▶ Exercise prompt: Give back exactly the line containing "RFID2 pin SCK: D12 -> TX" together with all the lines after it, ending at the final line below.

** Opening Given data block **

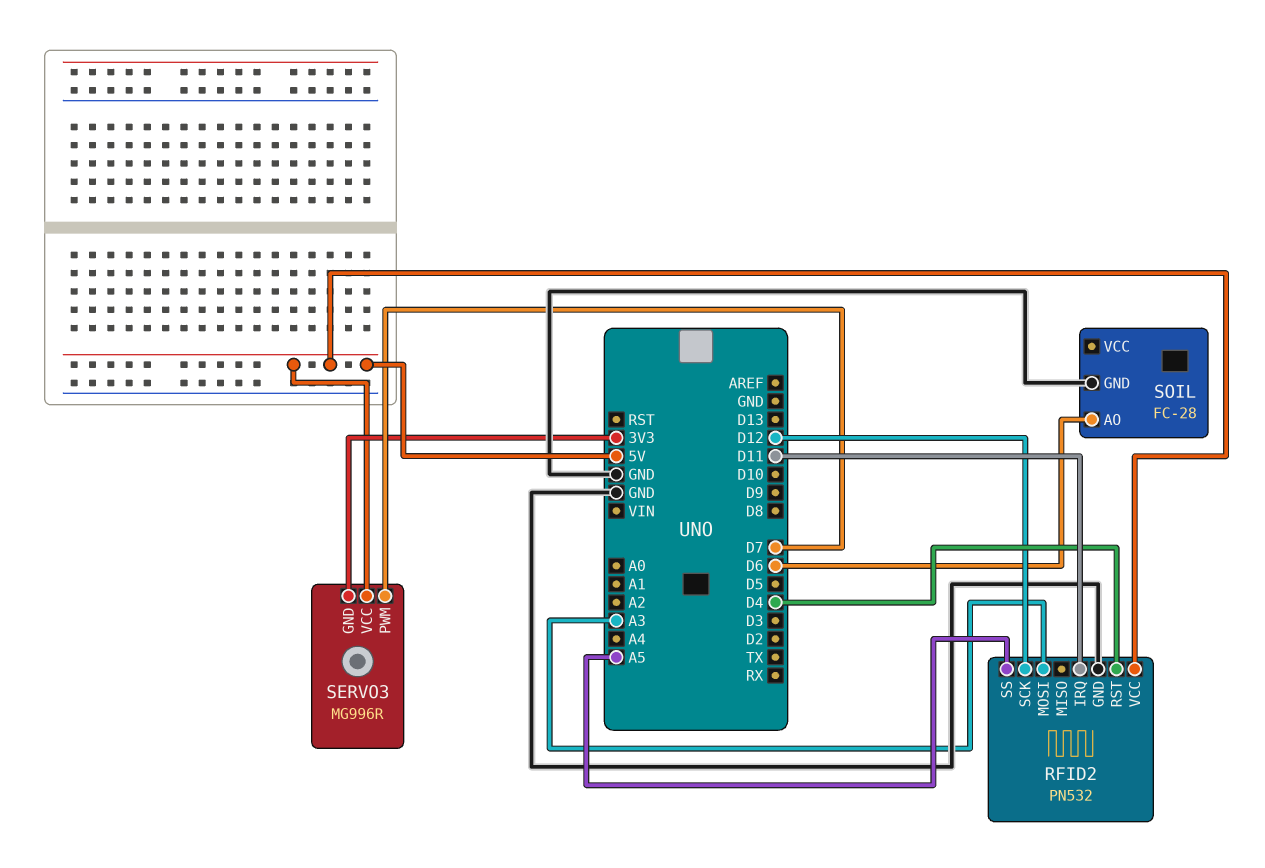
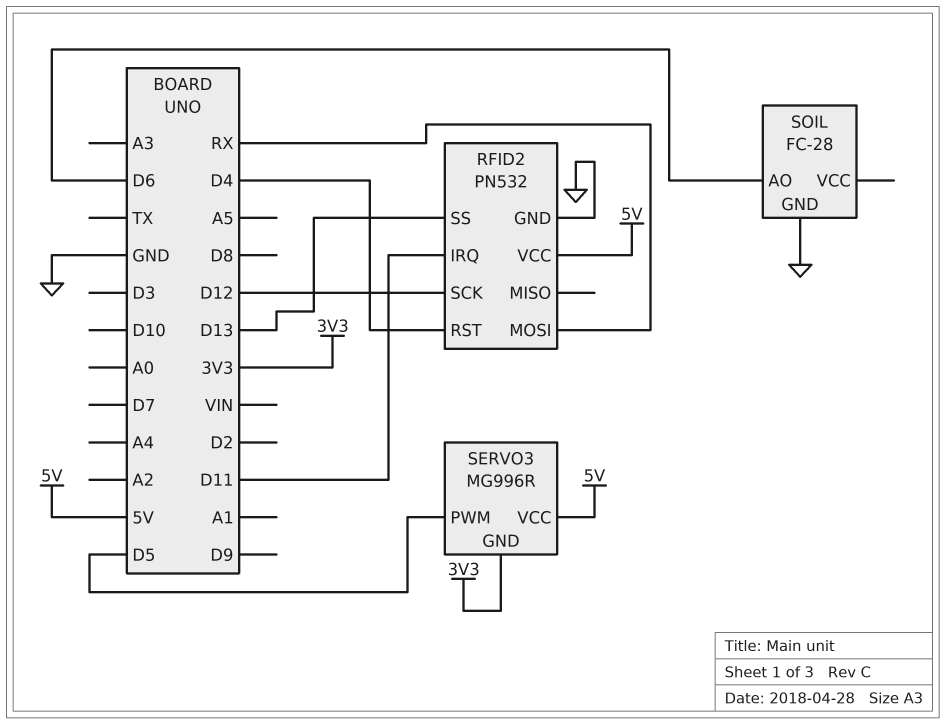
RFID2 pin MOSI: A3 -> RX
RFID2 pin SS: A5 -> D13
SERVO3 pin PWM: D7 -> D5

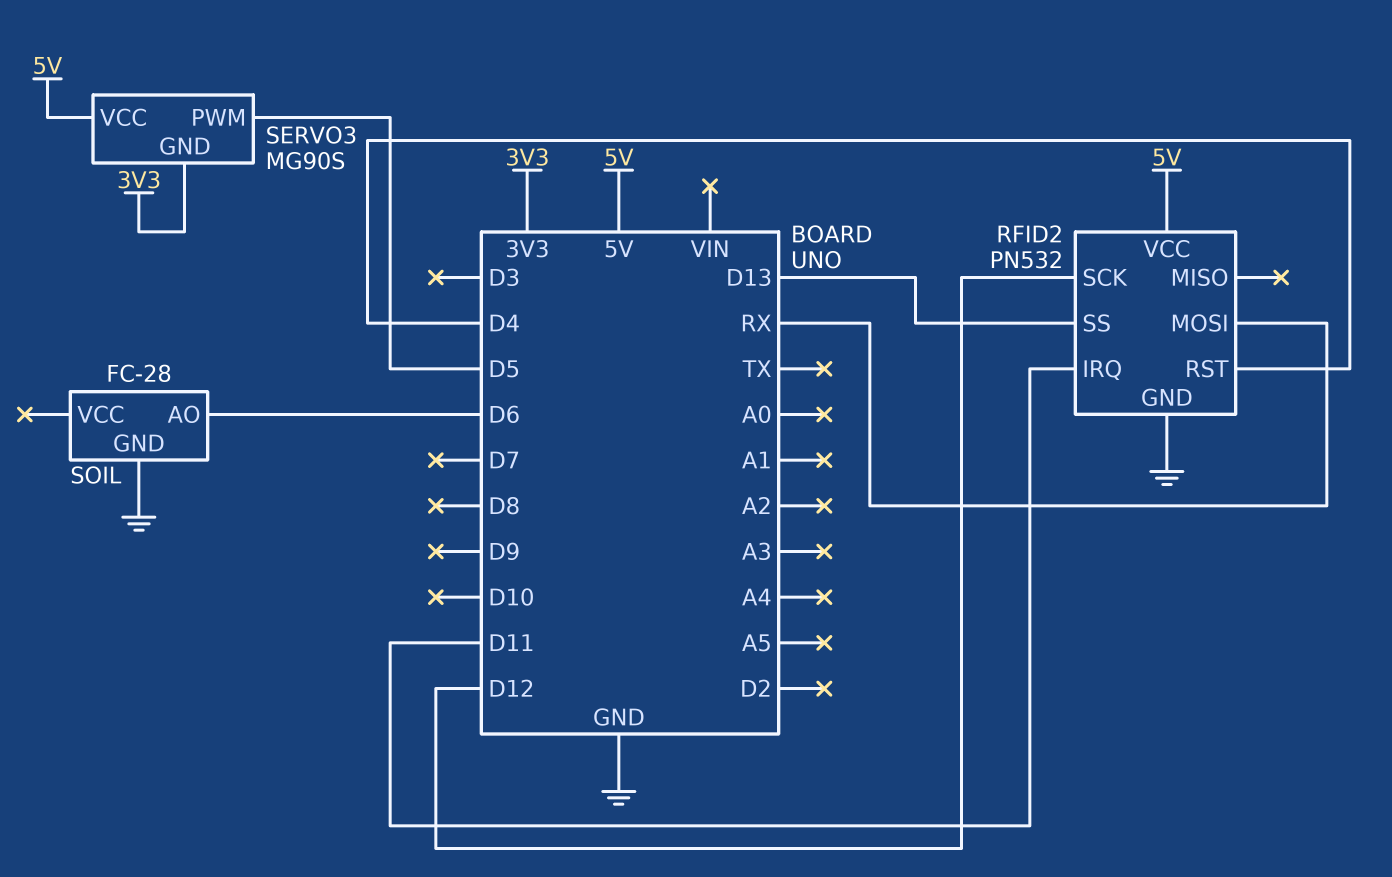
SERVO3: MG996R -> MG90S

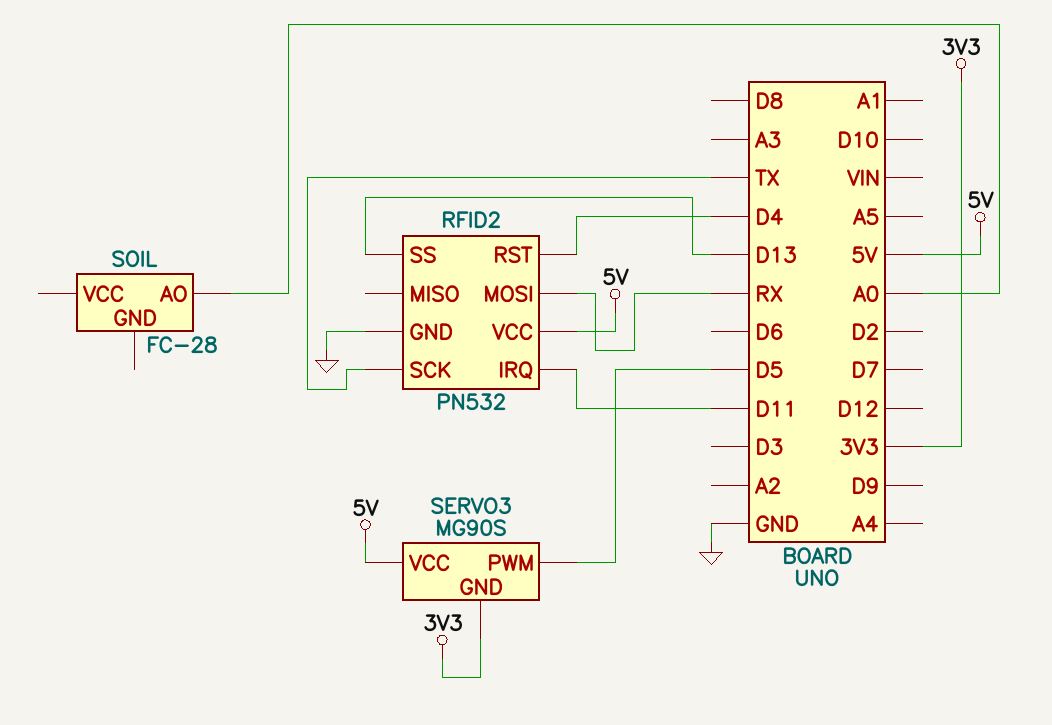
RFID2 pin SCK: D12 -> TX
SOIL pin AO: D6 -> A0
SOIL pin GND: GND -> none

** Closing Given data block **

▶ Response box:
RFID2 pin SCK: D12 -> TX
SOIL pin AO: D6 -> A0
SOIL pin GND: GND -> none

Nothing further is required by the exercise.